PROBLEM STATEMENT =>
Output all of the records exactly as written.

- - - - -

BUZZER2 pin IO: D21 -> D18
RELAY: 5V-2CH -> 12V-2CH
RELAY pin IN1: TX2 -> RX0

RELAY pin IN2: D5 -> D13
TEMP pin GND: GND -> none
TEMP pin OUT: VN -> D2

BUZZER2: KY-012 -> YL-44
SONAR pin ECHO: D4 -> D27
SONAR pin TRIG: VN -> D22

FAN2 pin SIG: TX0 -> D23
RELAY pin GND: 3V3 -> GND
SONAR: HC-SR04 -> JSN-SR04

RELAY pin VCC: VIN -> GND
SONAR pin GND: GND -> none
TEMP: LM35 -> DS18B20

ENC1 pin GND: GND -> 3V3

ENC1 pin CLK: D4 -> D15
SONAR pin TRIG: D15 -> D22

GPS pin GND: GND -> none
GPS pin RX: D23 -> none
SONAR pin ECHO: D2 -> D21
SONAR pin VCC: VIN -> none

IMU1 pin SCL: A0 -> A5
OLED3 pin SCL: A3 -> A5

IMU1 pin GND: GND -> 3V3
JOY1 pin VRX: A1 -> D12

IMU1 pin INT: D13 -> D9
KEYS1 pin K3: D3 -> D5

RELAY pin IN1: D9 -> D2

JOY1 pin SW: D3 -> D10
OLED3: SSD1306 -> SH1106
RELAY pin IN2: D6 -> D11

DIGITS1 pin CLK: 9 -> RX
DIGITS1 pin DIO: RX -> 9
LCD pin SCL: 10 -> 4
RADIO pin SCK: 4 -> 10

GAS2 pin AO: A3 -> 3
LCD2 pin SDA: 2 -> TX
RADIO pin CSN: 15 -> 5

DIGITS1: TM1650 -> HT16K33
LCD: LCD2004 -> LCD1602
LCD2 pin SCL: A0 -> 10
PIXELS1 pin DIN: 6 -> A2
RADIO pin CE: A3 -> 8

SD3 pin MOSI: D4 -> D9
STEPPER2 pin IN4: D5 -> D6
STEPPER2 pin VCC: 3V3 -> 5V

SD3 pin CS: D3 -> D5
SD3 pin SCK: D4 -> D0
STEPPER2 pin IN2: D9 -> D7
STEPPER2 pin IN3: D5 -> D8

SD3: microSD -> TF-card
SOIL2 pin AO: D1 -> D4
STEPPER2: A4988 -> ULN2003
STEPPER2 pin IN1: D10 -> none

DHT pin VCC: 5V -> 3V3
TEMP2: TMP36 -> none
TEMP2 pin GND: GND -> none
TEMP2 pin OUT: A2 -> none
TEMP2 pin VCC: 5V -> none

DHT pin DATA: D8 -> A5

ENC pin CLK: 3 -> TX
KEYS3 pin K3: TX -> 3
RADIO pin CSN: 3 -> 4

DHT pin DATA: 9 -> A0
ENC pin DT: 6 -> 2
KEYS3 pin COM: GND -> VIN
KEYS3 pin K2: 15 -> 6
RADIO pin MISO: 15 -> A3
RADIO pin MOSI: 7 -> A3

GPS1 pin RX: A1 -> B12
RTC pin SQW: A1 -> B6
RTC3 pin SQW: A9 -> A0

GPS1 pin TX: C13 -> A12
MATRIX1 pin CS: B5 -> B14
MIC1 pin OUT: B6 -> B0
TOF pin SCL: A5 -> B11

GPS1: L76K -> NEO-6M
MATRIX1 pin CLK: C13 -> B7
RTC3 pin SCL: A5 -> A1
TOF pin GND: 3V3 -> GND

- - - - -

FINISHED TASK =>
BUZZER2 pin IO: D21 -> D18
RELAY: 5V-2CH -> 12V-2CH
RELAY pin IN1: TX2 -> RX0

RELAY pin IN2: D5 -> D13
TEMP pin GND: GND -> none
TEMP pin OUT: VN -> D2

BUZZER2: KY-012 -> YL-44
SONAR pin ECHO: D4 -> D27
SONAR pin TRIG: VN -> D22

FAN2 pin SIG: TX0 -> D23
RELAY pin GND: 3V3 -> GND
SONAR: HC-SR04 -> JSN-SR04

RELAY pin VCC: VIN -> GND
SONAR pin GND: GND -> none
TEMP: LM35 -> DS18B20

ENC1 pin GND: GND -> 3V3

ENC1 pin CLK: D4 -> D15
SONAR pin TRIG: D15 -> D22

GPS pin GND: GND -> none
GPS pin RX: D23 -> none
SONAR pin ECHO: D2 -> D21
SONAR pin VCC: VIN -> none

IMU1 pin SCL: A0 -> A5
OLED3 pin SCL: A3 -> A5

IMU1 pin GND: GND -> 3V3
JOY1 pin VRX: A1 -> D12

IMU1 pin INT: D13 -> D9
KEYS1 pin K3: D3 -> D5

RELAY pin IN1: D9 -> D2

JOY1 pin SW: D3 -> D10
OLED3: SSD1306 -> SH1106
RELAY pin IN2: D6 -> D11

DIGITS1 pin CLK: 9 -> RX
DIGITS1 pin DIO: RX -> 9
LCD pin SCL: 10 -> 4
RADIO pin SCK: 4 -> 10

GAS2 pin AO: A3 -> 3
LCD2 pin SDA: 2 -> TX
RADIO pin CSN: 15 -> 5

DIGITS1: TM1650 -> HT16K33
LCD: LCD2004 -> LCD1602
LCD2 pin SCL: A0 -> 10
PIXELS1 pin DIN: 6 -> A2
RADIO pin CE: A3 -> 8

SD3 pin MOSI: D4 -> D9
STEPPER2 pin IN4: D5 -> D6
STEPPER2 pin VCC: 3V3 -> 5V

SD3 pin CS: D3 -> D5
SD3 pin SCK: D4 -> D0
STEPPER2 pin IN2: D9 -> D7
STEPPER2 pin IN3: D5 -> D8

SD3: microSD -> TF-card
SOIL2 pin AO: D1 -> D4
STEPPER2: A4988 -> ULN2003
STEPPER2 pin IN1: D10 -> none

DHT pin VCC: 5V -> 3V3
TEMP2: TMP36 -> none
TEMP2 pin GND: GND -> none
TEMP2 pin OUT: A2 -> none
TEMP2 pin VCC: 5V -> none

DHT pin DATA: D8 -> A5

ENC pin CLK: 3 -> TX
KEYS3 pin K3: TX -> 3
RADIO pin CSN: 3 -> 4

DHT pin DATA: 9 -> A0
ENC pin DT: 6 -> 2
KEYS3 pin COM: GND -> VIN
KEYS3 pin K2: 15 -> 6
RADIO pin MISO: 15 -> A3
RADIO pin MOSI: 7 -> A3

GPS1 pin RX: A1 -> B12
RTC pin SQW: A1 -> B6
RTC3 pin SQW: A9 -> A0

GPS1 pin TX: C13 -> A12
MATRIX1 pin CS: B5 -> B14
MIC1 pin OUT: B6 -> B0
TOF pin SCL: A5 -> B11

GPS1: L76K -> NEO-6M
MATRIX1 pin CLK: C13 -> B7
RTC3 pin SCL: A5 -> A1
TOF pin GND: 3V3 -> GND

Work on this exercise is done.